▸ Instructions to follow: When you repeat the entries, reproduce each line exactly and omit every picture.

▸ Dataset records:
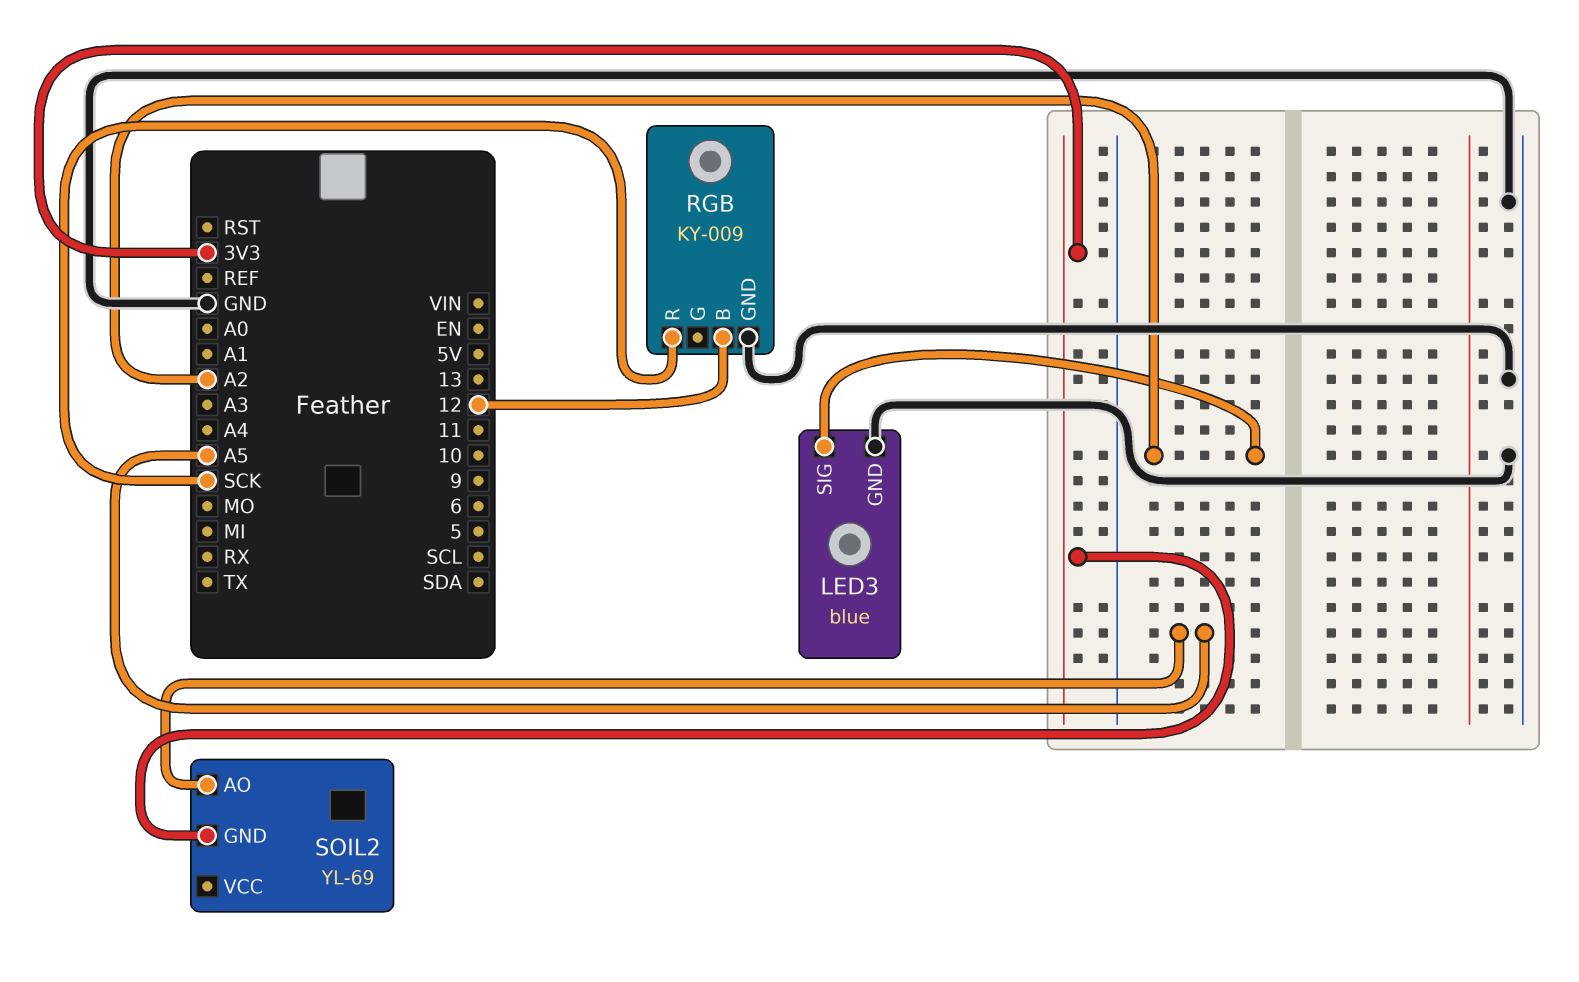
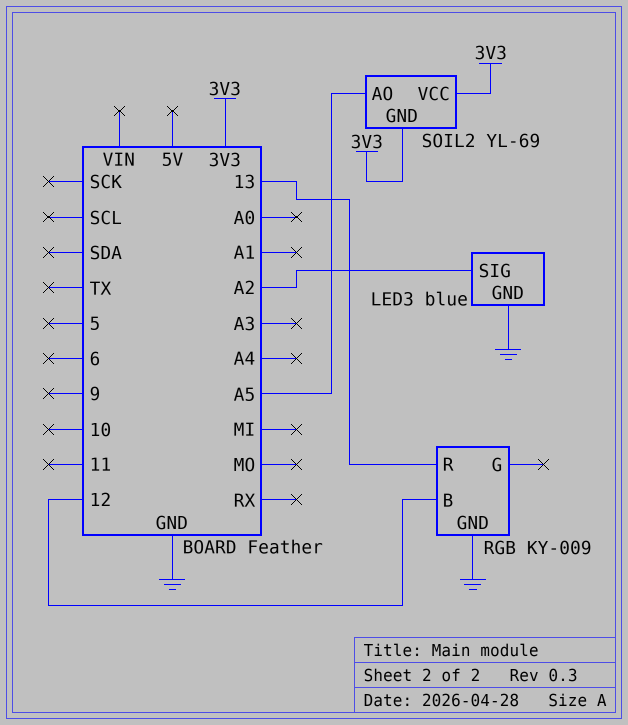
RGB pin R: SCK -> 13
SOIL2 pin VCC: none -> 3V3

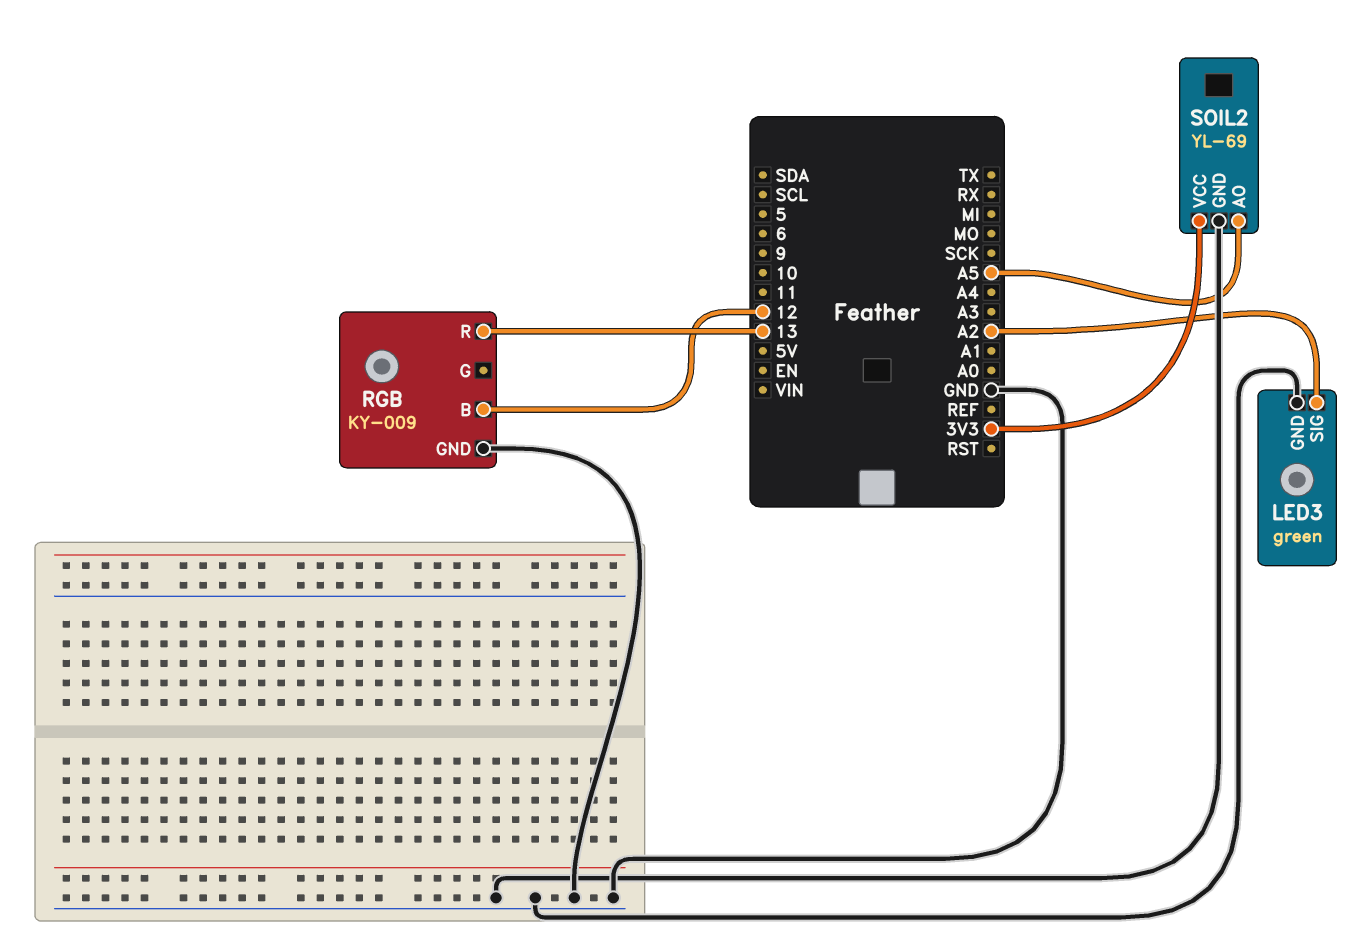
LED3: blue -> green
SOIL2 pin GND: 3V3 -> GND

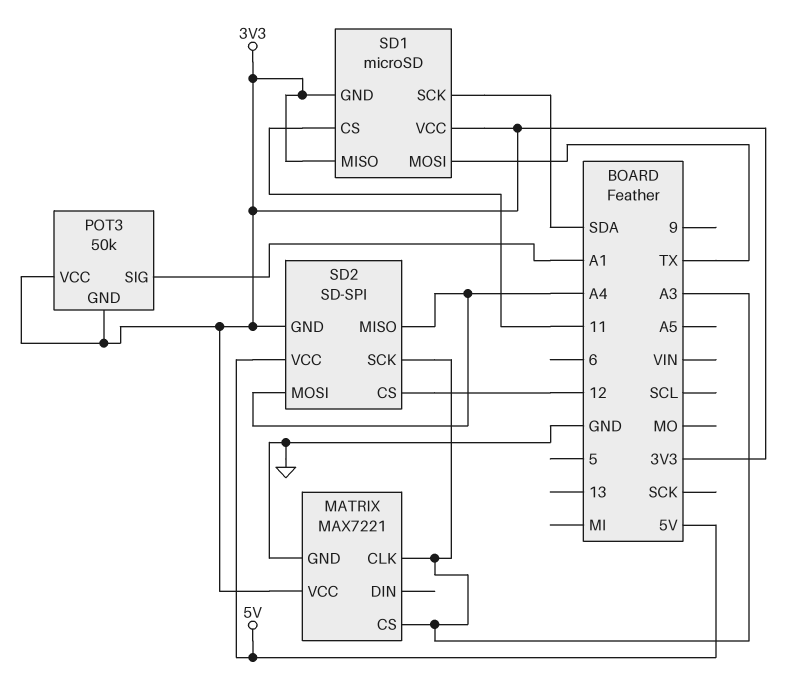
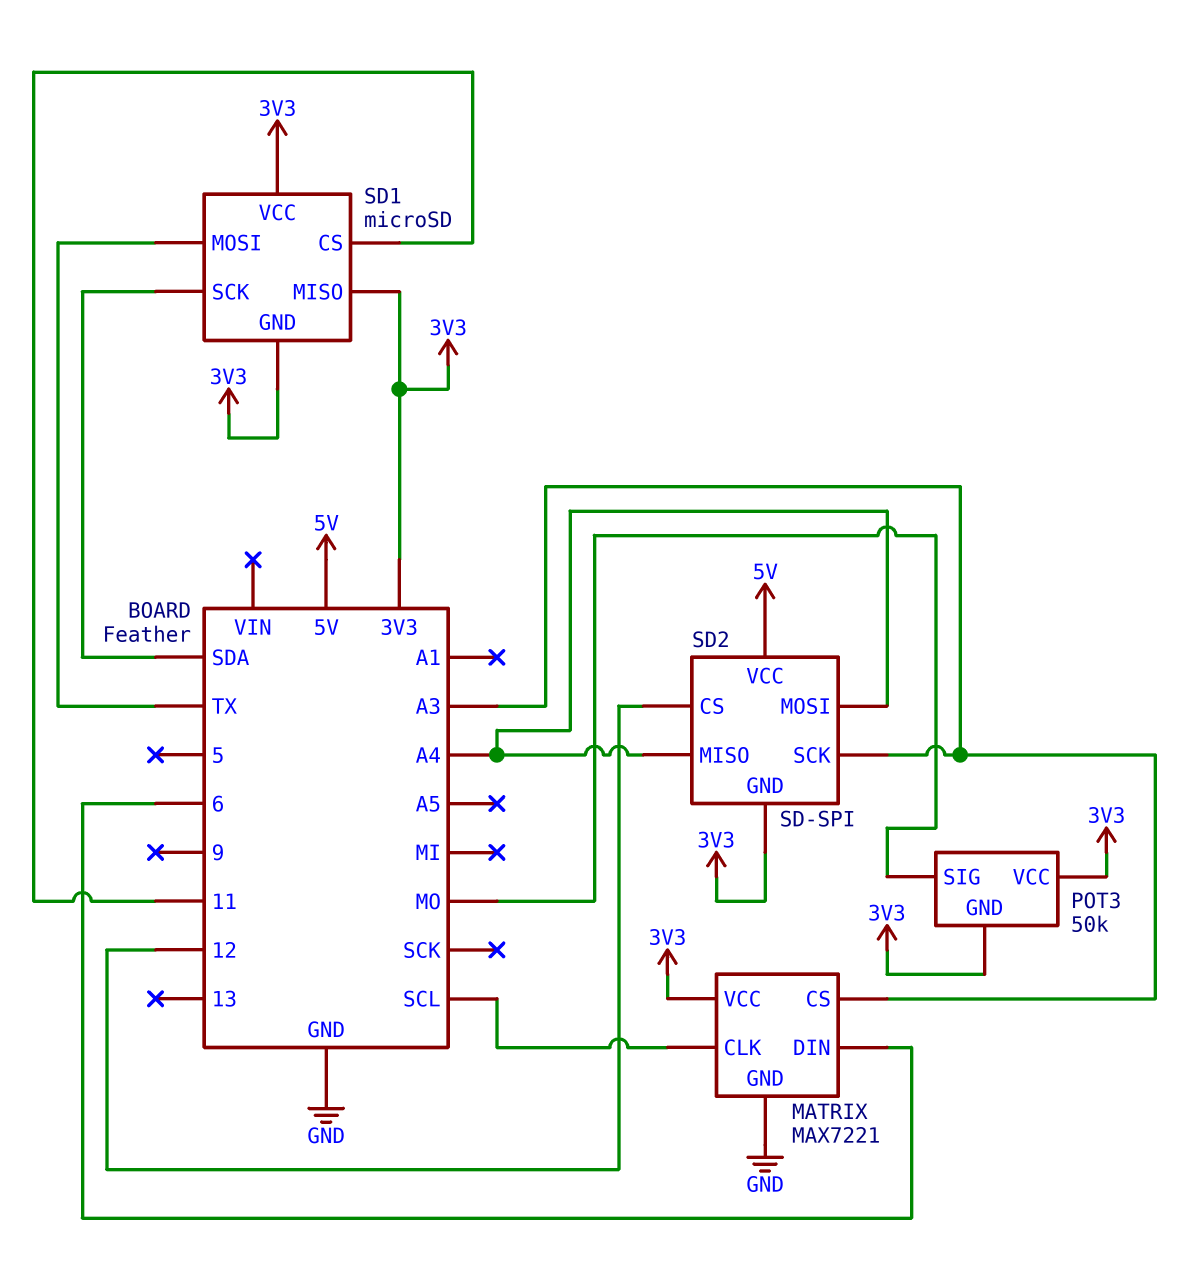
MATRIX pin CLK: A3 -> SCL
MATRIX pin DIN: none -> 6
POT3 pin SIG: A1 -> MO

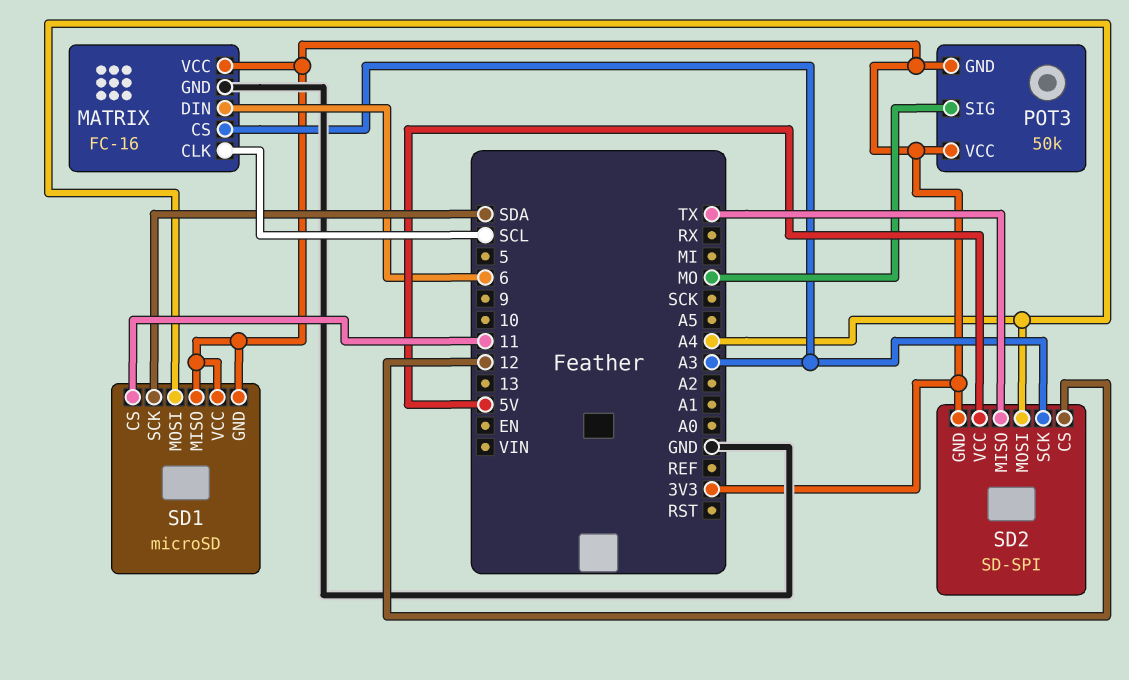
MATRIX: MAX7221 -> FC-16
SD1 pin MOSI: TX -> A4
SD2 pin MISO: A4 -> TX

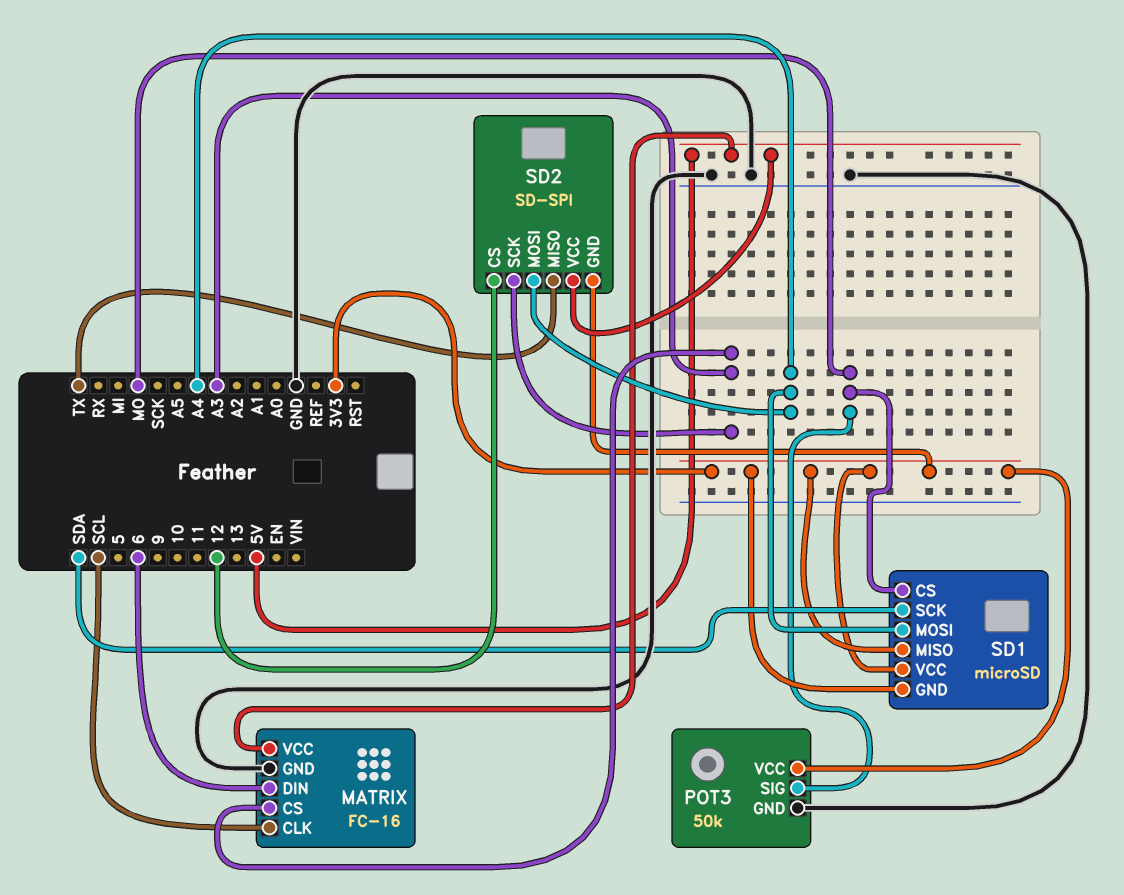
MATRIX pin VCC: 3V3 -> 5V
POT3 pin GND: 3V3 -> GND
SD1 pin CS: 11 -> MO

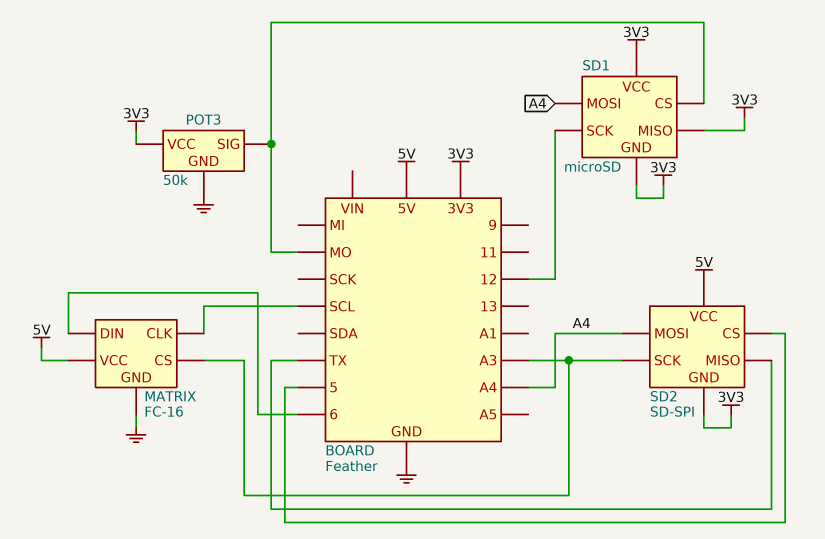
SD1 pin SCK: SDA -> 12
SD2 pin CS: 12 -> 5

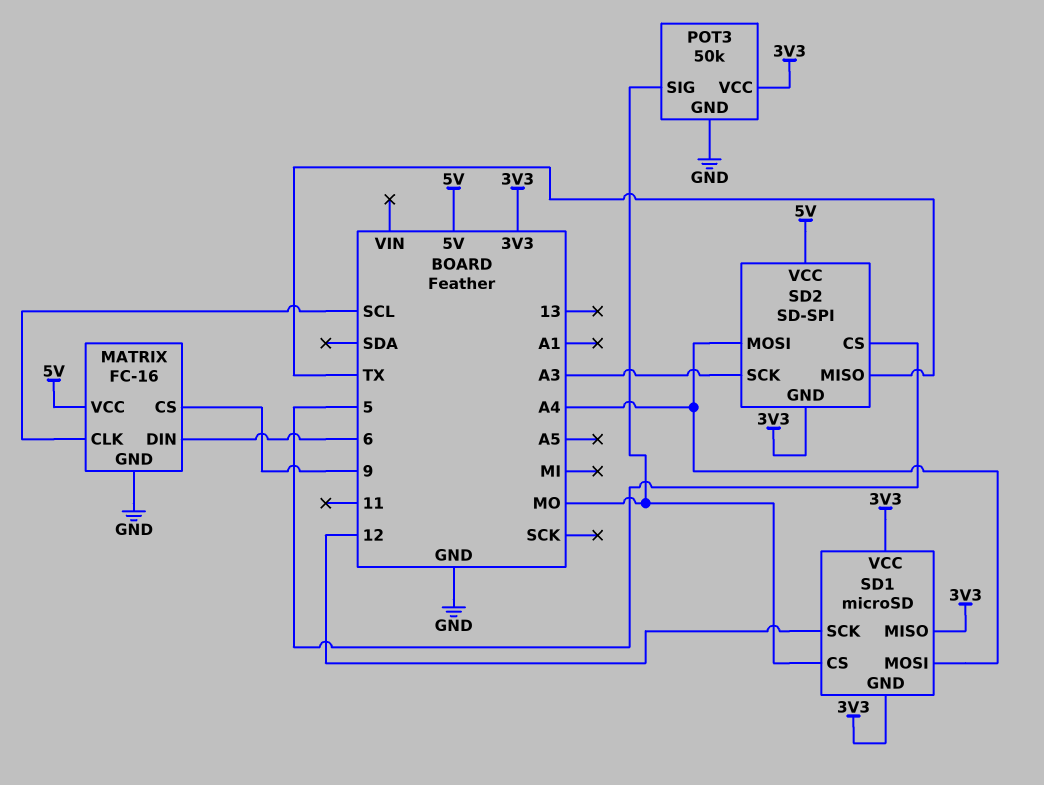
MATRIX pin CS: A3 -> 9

▸ Response box:
RGB pin R: SCK -> 13
SOIL2 pin VCC: none -> 3V3

LED3: blue -> green
SOIL2 pin GND: 3V3 -> GND

MATRIX pin CLK: A3 -> SCL
MATRIX pin DIN: none -> 6
POT3 pin SIG: A1 -> MO

MATRIX: MAX7221 -> FC-16
SD1 pin MOSI: TX -> A4
SD2 pin MISO: A4 -> TX

MATRIX pin VCC: 3V3 -> 5V
POT3 pin GND: 3V3 -> GND
SD1 pin CS: 11 -> MO

SD1 pin SCK: SDA -> 12
SD2 pin CS: 12 -> 5

MATRIX pin CS: A3 -> 9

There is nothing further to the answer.